◆ **Exercise**
Can you convert the listing below into a JSON list of strings, one string per line, with blank lines left out and the picture markers omitted?

(Stored data entries)
---------------

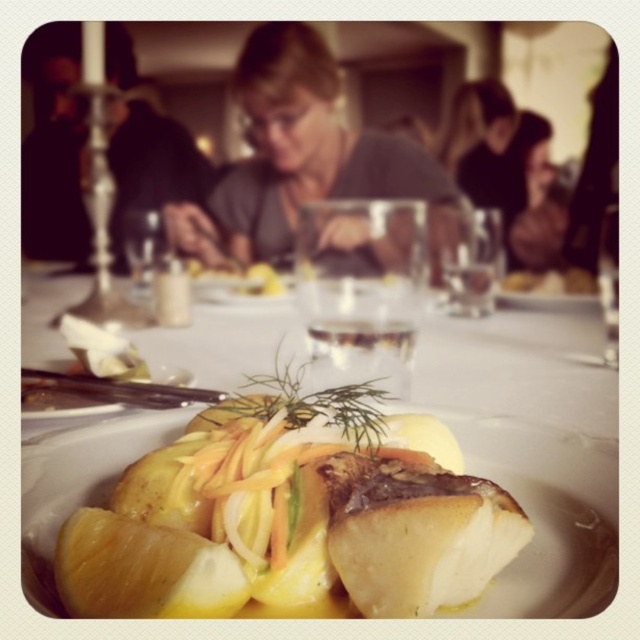
You are a server at the restaurant and need to place the golden glazed fish at center onto the white porcelain plate at center. Based on the size of the plate and the fish, will the fish fit on the plate without falling off?

A: The white porcelain plate at center has a larger size compared to golden glazed fish at center, so the fish will fit on the plate without falling off.

You are a waiter at the restaurant. You need to place a small bowl of herbs next to the gray matte shirt at center. Where should you place the bowl relative to the shirt?

The gray matte shirt at center is located at point (308, 148). You should place the small bowl of herbs next to this coordinate.

You are a diner sitting at the table and want to reach for the golden glazed fish at center and the matte gray sweater at upper center. Which object is taller?

The golden glazed fish at center is not as tall as the matte gray sweater at upper center, so the matte gray sweater at upper center is taller.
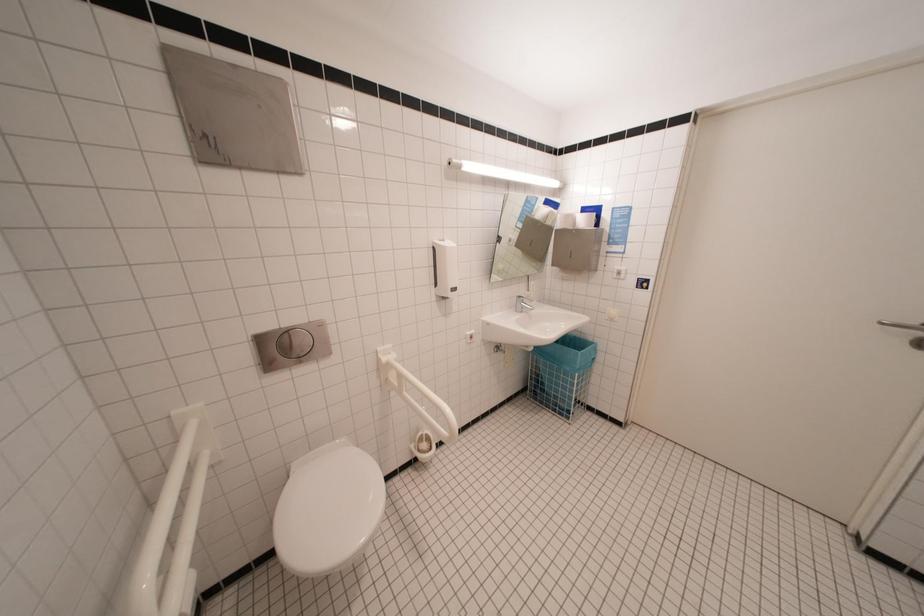
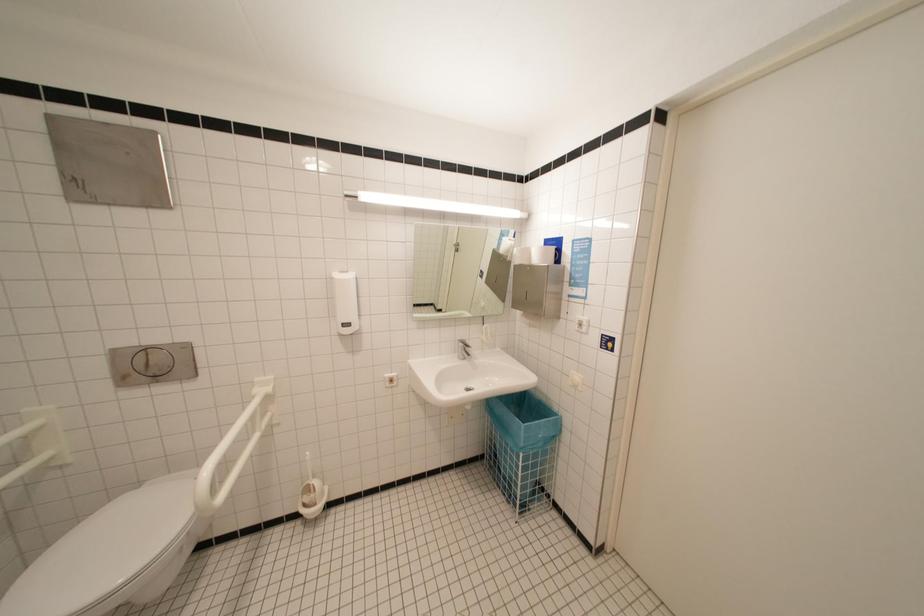
Question: The camera is either moving clockwise (left) or counter-clockwise (right) around the object. The first image is from the beginning of the video and the second image is from the end. Is the camera moving left or right when shooting the video?

Choices:
 (A) Left
 (B) Right

Answer: (B)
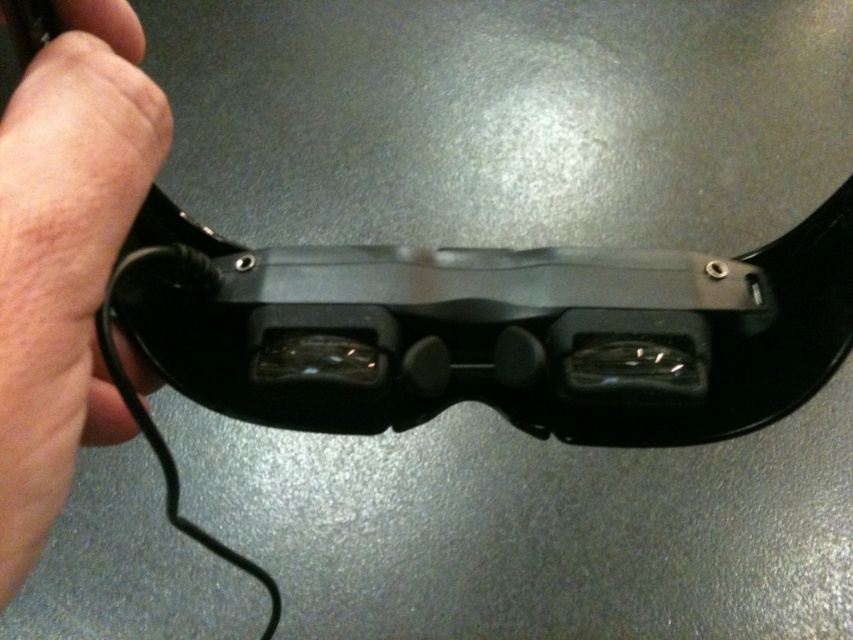
Can you confirm if black plastic goggles at center is positioned above pinky skin at lower left?

No, black plastic goggles at center is not above pinky skin at lower left.

Who is lower down, black plastic goggles at center or pinky skin at lower left?

black plastic goggles at center is lower down.

Describe the element at coordinates (486, 332) in the screenshot. I see `black plastic goggles at center` at that location.

This screenshot has width=853, height=640. I want to click on black plastic goggles at center, so click(486, 332).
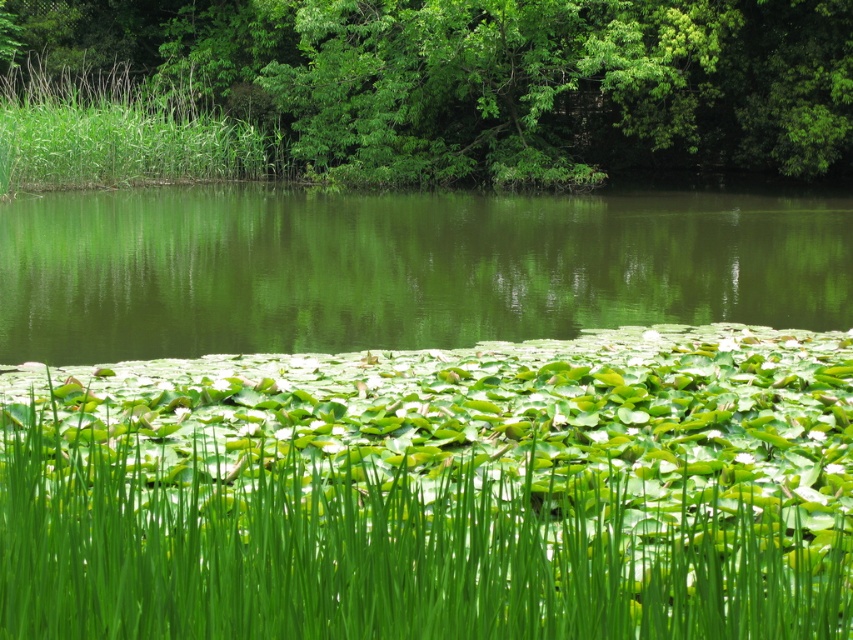
You are standing at the edge of the water and see the green grass at bottom and the green leafy tree at upper center. Which object is positioned to the right of the other?

The green grass at bottom is to the right of green leafy tree at upper center.

You are standing in the serene natural scene and want to place a small marker at each of the two points labeled point [461,435] and point [526,180]. Which point will appear larger in your view?

Point [461,435] is closer to the camera than point [526,180], so it will appear larger in your view.

Consider the image. You are a small frog trying to jump from the green grass at bottom to the green leafy tree at upper center. Can you reach the tree from the grass?

The green grass at bottom has a lesser height compared to green leafy tree at upper center, so the frog cannot reach the tree from the grass because the grass is shorter than the tree.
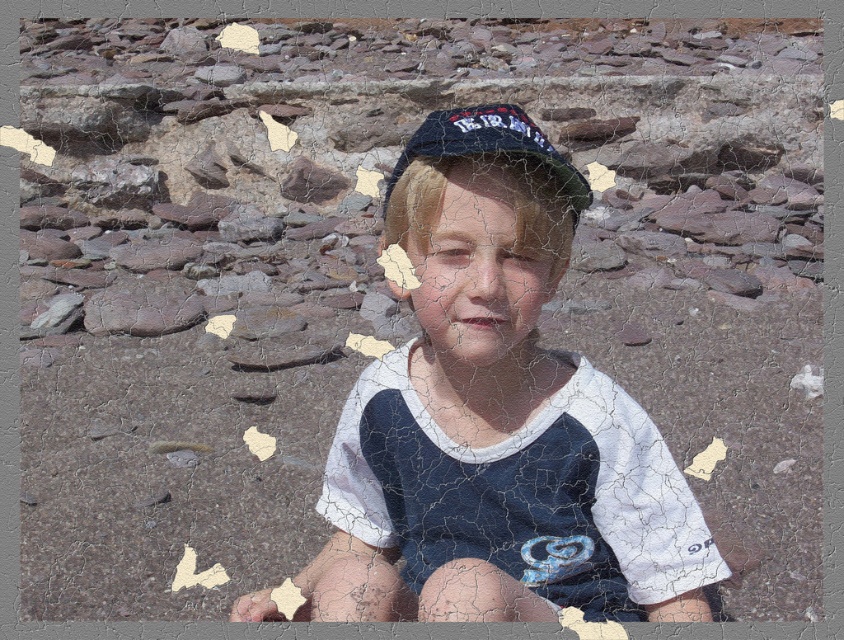
Who is shorter, white mesh shirt at center or dark blue fabric baseball hat at center?

Standing shorter between the two is dark blue fabric baseball hat at center.

Find the location of `white mesh shirt at center`. white mesh shirt at center is located at coordinates (496, 419).

Identify the location of white mesh shirt at center. (496, 419).

Where is `white mesh shirt at center`? Image resolution: width=844 pixels, height=640 pixels. white mesh shirt at center is located at coordinates (496, 419).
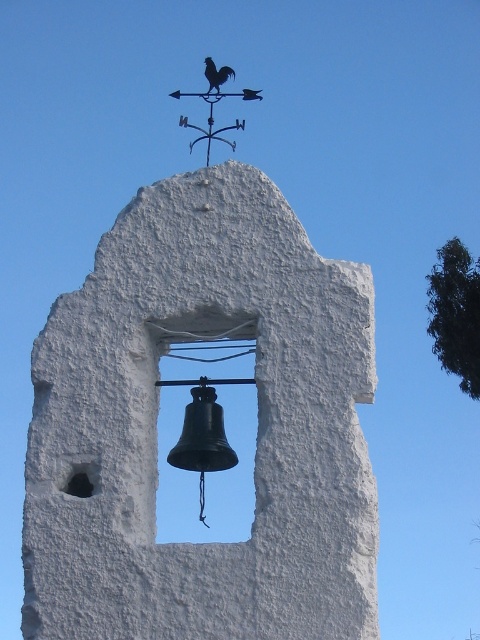
You are an architect examining the bell tower and notice the black metal weather vane at upper center and the shiny black rooster at upper center. Which object is located to the left of the other?

The black metal weather vane at upper center is positioned on the left side of shiny black rooster at upper center.

You are a maintenance worker checking the bell tower. You need to determine if the black metal weather vane at upper center can be replaced with a new one that requires a wider base. Based on the current setup, can the shiny black rooster at upper center be moved to accommodate the new weather vane?

The black metal weather vane at upper center might be wider than the shiny black rooster at upper center, so there is a possibility that the current weather vane already occupies the available space. Moving the shiny black rooster at upper center might be necessary to accommodate a wider base for the new weather vane.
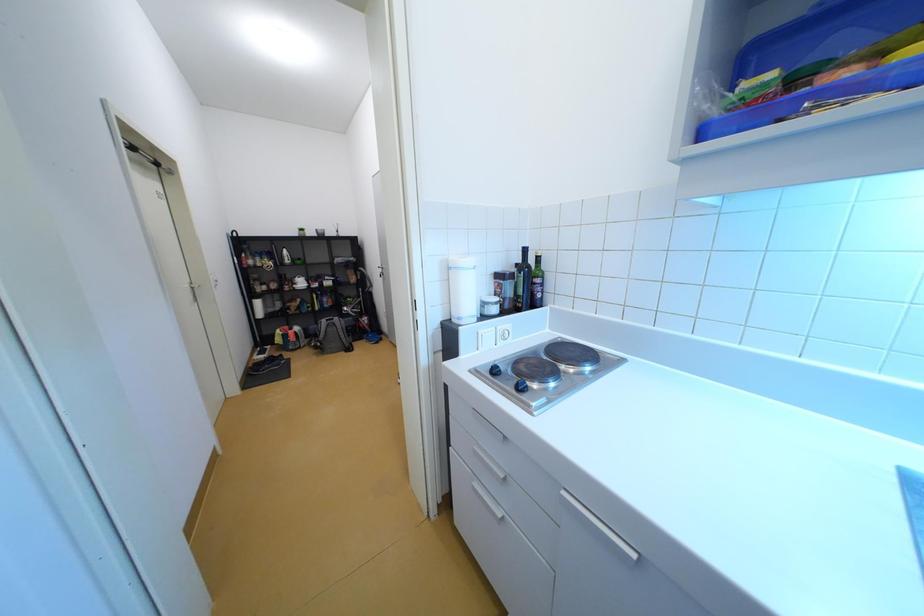
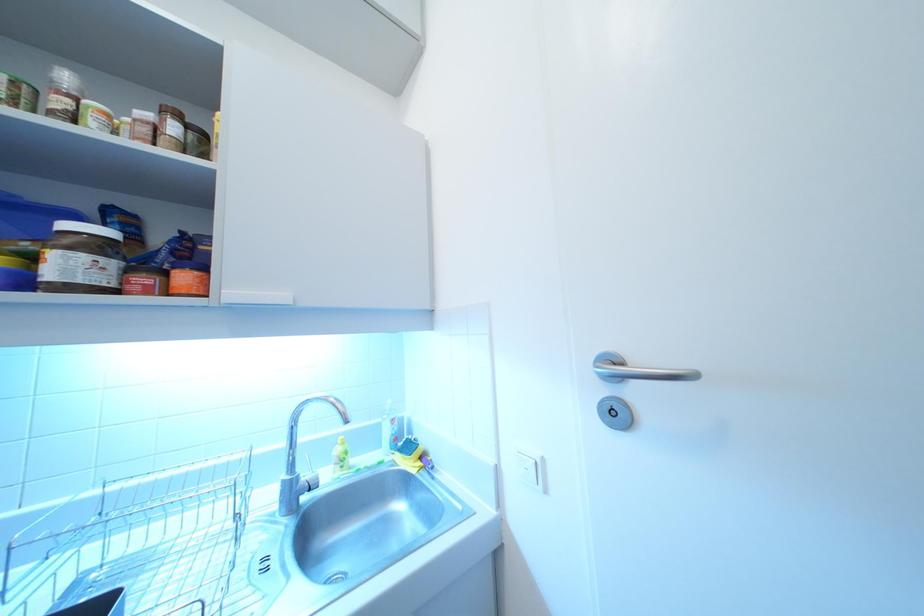
Question: The camera is either moving clockwise (left) or counter-clockwise (right) around the object. The first image is from the beginning of the video and the second image is from the end. Is the camera moving left or right when shooting the video?

Choices:
 (A) Left
 (B) Right

Answer: (A)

---------------

◆ **Solved exercise**
[
  "You are a server at the restaurant and need to place the golden glazed fish at center onto the white porcelain plate at center. Based on the size of the plate and the fish, will the fish fit on the plate without falling off?",
  "A: The white porcelain plate at center has a larger size compared to golden glazed fish at center, so the fish will fit on the plate without falling off.",
  "You are a waiter at the restaurant. You need to place a small bowl of herbs next to the gray matte shirt at center. Where should you place the bowl relative to the shirt?",
  "The gray matte shirt at center is located at point (308, 148). You should place the small bowl of herbs next to this coordinate.",
  "You are a diner sitting at the table and want to reach for the golden glazed fish at center and the matte gray sweater at upper center. Which object is taller?",
  "The golden glazed fish at center is not as tall as the matte gray sweater at upper center, so the matte gray sweater at upper center is taller.",
  "Question: The camera is either moving clockwise (left) or counter-clockwise (right) around the object. The first image is from the beginning of the video and the second image is from the end. Is the camera moving left or right when shooting the video?",
  "Choices:",
  " (A) Left",
  " (B) Right",
  "Answer: (B)",
  "Can you confirm if black plastic goggles at center is positioned above pinky skin at lower left?",
  "No, black plastic goggles at center is not above pinky skin at lower left.",
  "Who is lower down, black plastic goggles at center or pinky skin at lower left?",
  "black plastic goggles at center is lower down.",
  "Describe the element at coordinates (486, 332) in the screenshot. I see `black plastic goggles at center` at that location.",
  "This screenshot has width=853, height=640. I want to click on black plastic goggles at center, so click(486, 332).",
  "You are standing at the edge of the water and see the green grass at bottom and the green leafy tree at upper center. Which object is positioned to the right of the other?",
  "The green grass at bottom is to the right of green leafy tree at upper center.",
  "You are standing in the serene natural scene and want to place a small marker at each of the two points labeled point [461,435] and point [526,180]. Which point will appear larger in your view?",
  "Point [461,435] is closer to the camera than point [526,180], so it will appear larger in your view.",
  "Consider the image. You are a small frog trying to jump from the green grass at bottom to the green leafy tree at upper center. Can you reach the tree from the grass?",
  "The green grass at bottom has a lesser height compared to green leafy tree at upper center, so the frog cannot reach the tree from the grass because the grass is shorter than the tree.",
  "Who is shorter, white mesh shirt at center or dark blue fabric baseball hat at center?",
  "Standing shorter between the two is dark blue fabric baseball hat at center.",
  "Find the location of `white mesh shirt at center`. white mesh shirt at center is located at coordinates (496, 419).",
  "Identify the location of white mesh shirt at center. (496, 419).",
  "Where is `white mesh shirt at center`? Image resolution: width=844 pixels, height=640 pixels. white mesh shirt at center is located at coordinates (496, 419).",
  "You are an architect examining the bell tower and notice the black metal weather vane at upper center and the shiny black rooster at upper center. Which object is located to the left of the other?",
  "The black metal weather vane at upper center is positioned on the left side of shiny black rooster at upper center.",
  "You are a maintenance worker checking the bell tower. You need to determine if the black metal weather vane at upper center can be replaced with a new one that requires a wider base. Based on the current setup, can the shiny black rooster at upper center be moved to accommodate the new weather vane?",
  "The black metal weather vane at upper center might be wider than the shiny black rooster at upper center, so there is a possibility that the current weather vane already occupies the available space. Moving the shiny black rooster at upper center might be necessary to accommodate a wider base for the new weather vane.",
  "Question: The camera is either moving clockwise (left) or counter-clockwise (right) around the object. The first image is from the beginning of the video and the second image is from the end. Is the camera moving left or right when shooting the video?",
  "Choices:",
  " (A) Left",
  " (B) Right",
  "Answer: (A)"
]